## YOUR OBJECTIVE
In the material below, list every line carrying the string "blue".

***** RECORDS TO USE

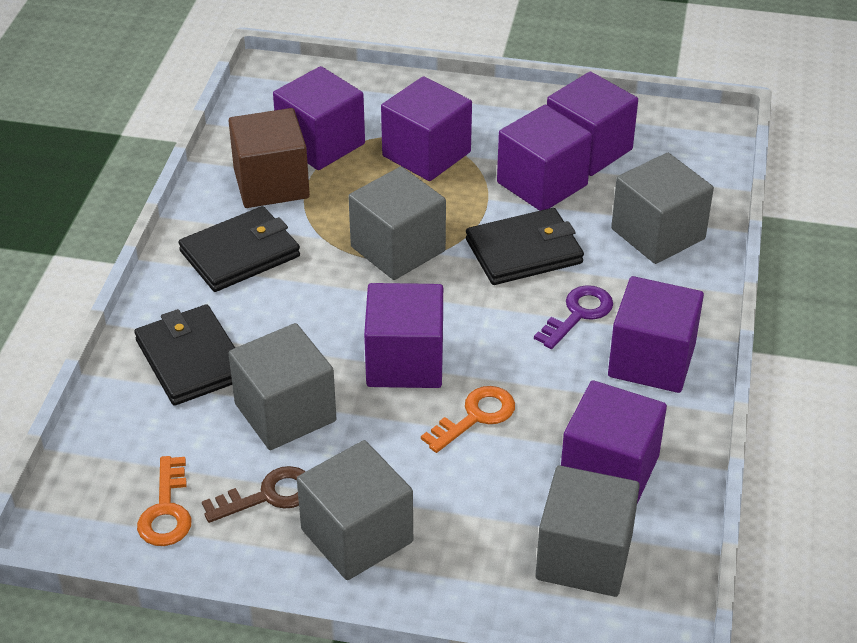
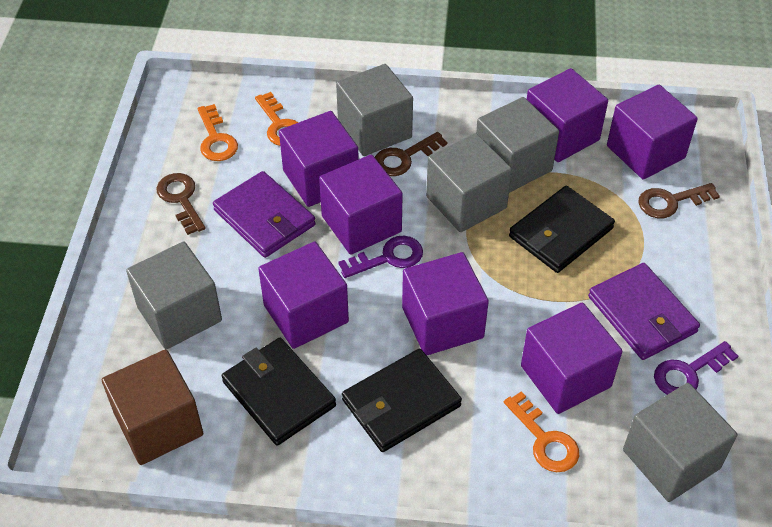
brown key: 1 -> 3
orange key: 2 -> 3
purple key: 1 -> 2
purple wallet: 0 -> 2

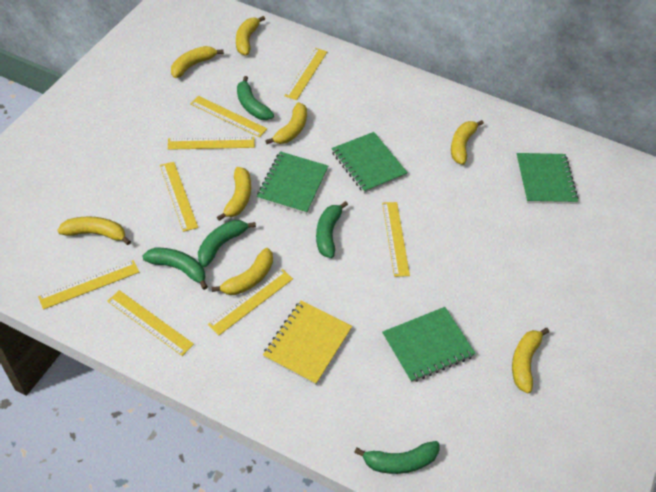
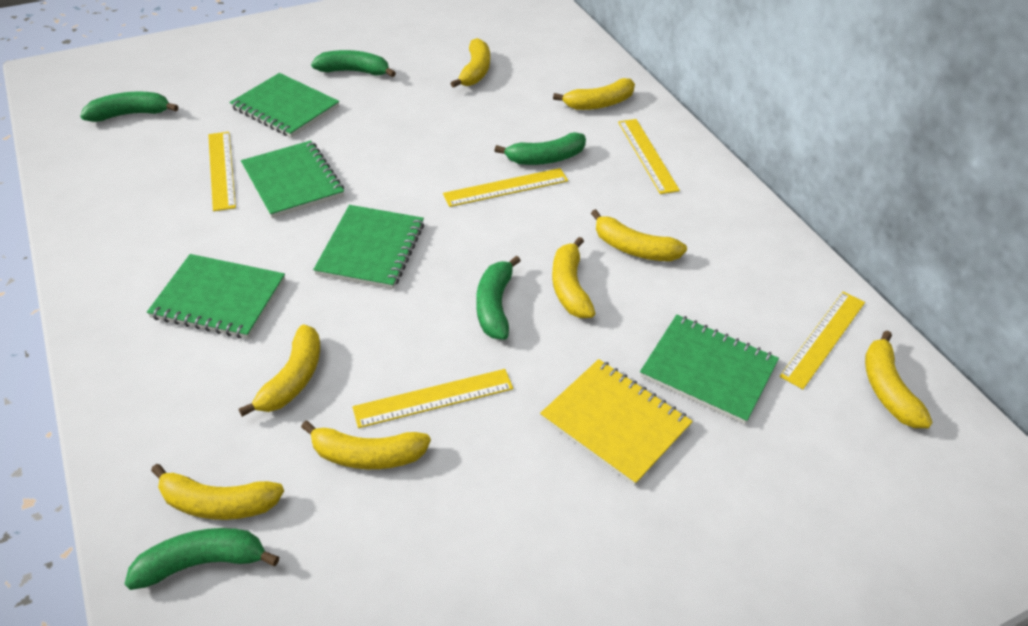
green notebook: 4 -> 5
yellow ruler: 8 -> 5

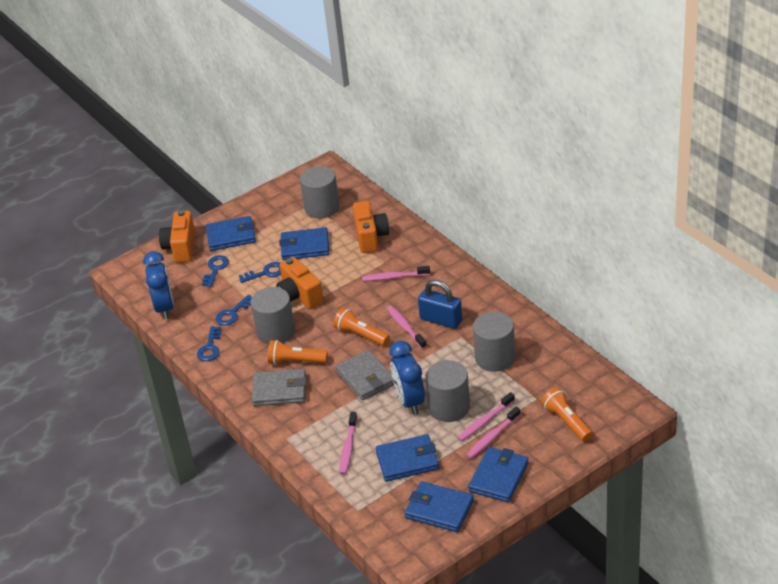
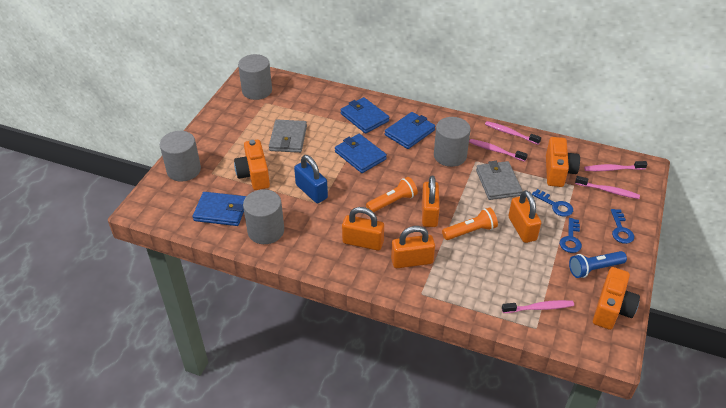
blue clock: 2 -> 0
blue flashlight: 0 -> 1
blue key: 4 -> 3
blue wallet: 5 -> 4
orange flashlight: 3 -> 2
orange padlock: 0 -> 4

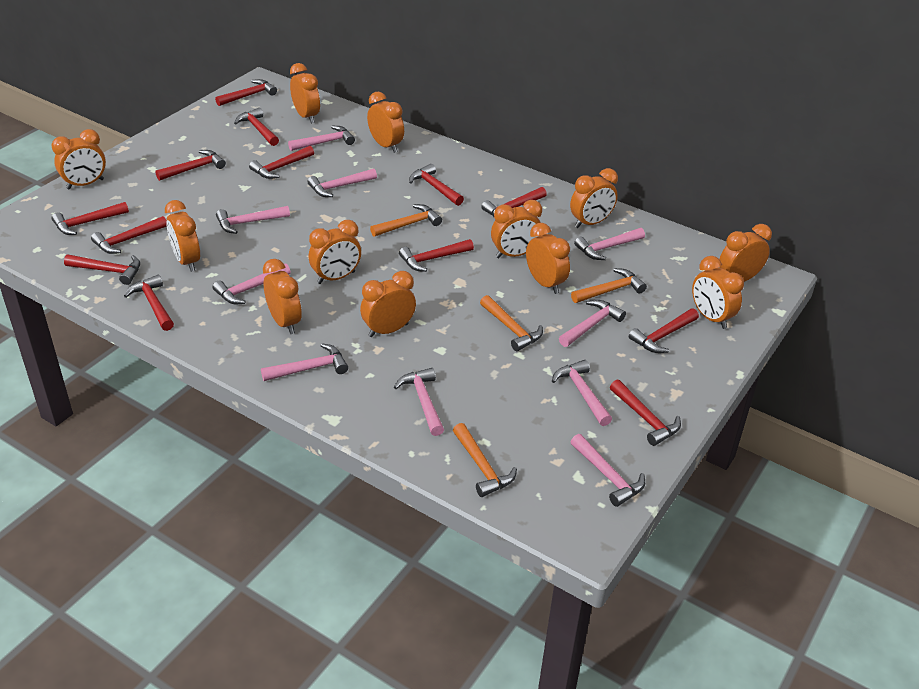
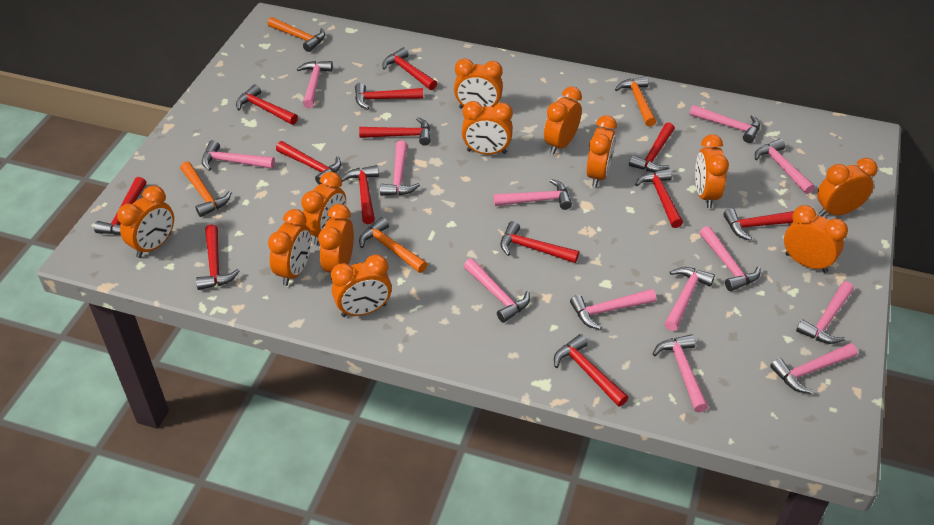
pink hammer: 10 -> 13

**********
***** RECORDS TO USE

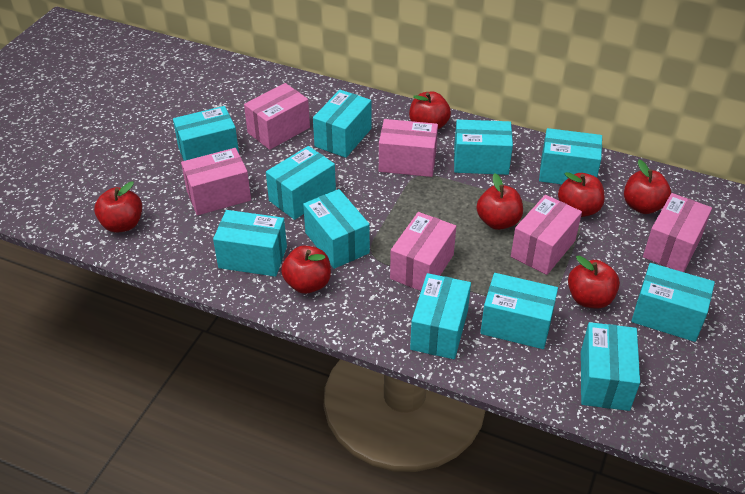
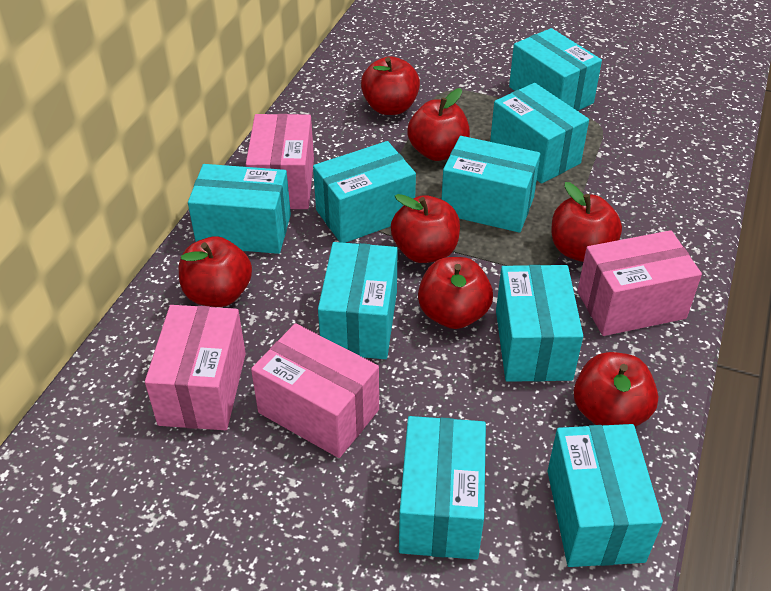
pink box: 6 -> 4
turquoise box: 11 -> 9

**********

## WRITTEN SOLUTION
blue clock: 2 -> 0
blue flashlight: 0 -> 1
blue key: 4 -> 3
blue wallet: 5 -> 4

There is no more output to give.